• _Directions for this task_:
Everything from the line containing "yellow hourglass [269,262,349,393] -> none" to the close of the records below should be output exactly, line by line, with no other lines given.

• _Data for the task_:
..........

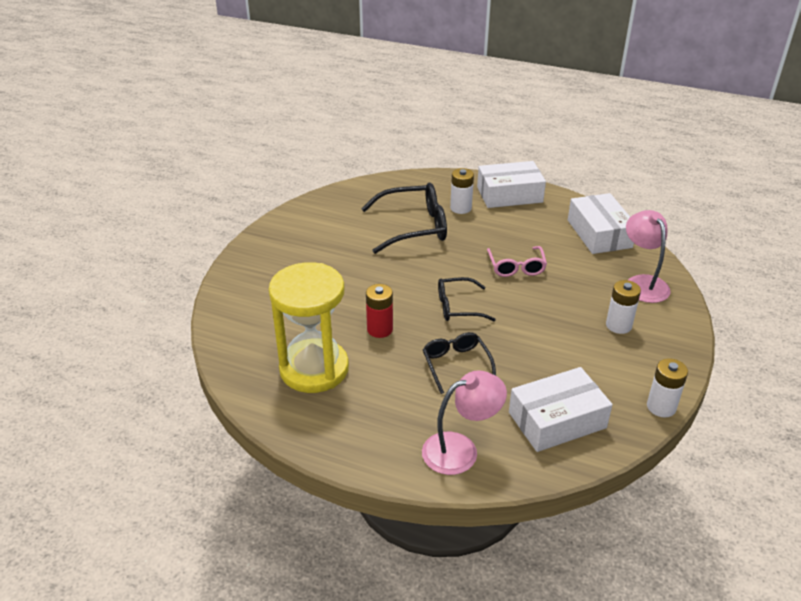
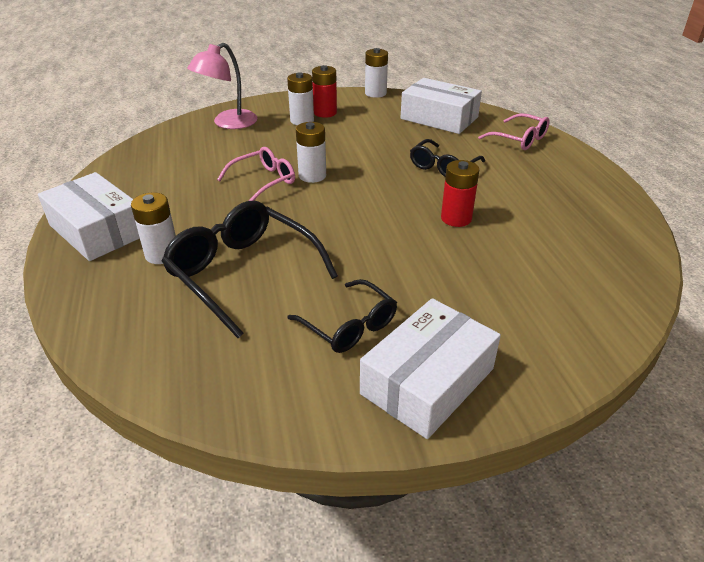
camera: 125 degrees left, 0 degrees up
yellow hourglass [269,262,349,393] -> none
pink lamp [422,370,507,475] -> pink glasses [478,113,550,150]
black glasses [438,277,496,321] -> black glasses moved to [287,279,397,353]
white box [568,193,634,254] -> white box moved to [360,298,501,439]
none -> white battery [296,122,326,183]
none -> red battery [312,65,337,118]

..........

• _Result of the exercise_:
yellow hourglass [269,262,349,393] -> none
pink lamp [422,370,507,475] -> pink glasses [478,113,550,150]
black glasses [438,277,496,321] -> black glasses moved to [287,279,397,353]
white box [568,193,634,254] -> white box moved to [360,298,501,439]
none -> white battery [296,122,326,183]
none -> red battery [312,65,337,118]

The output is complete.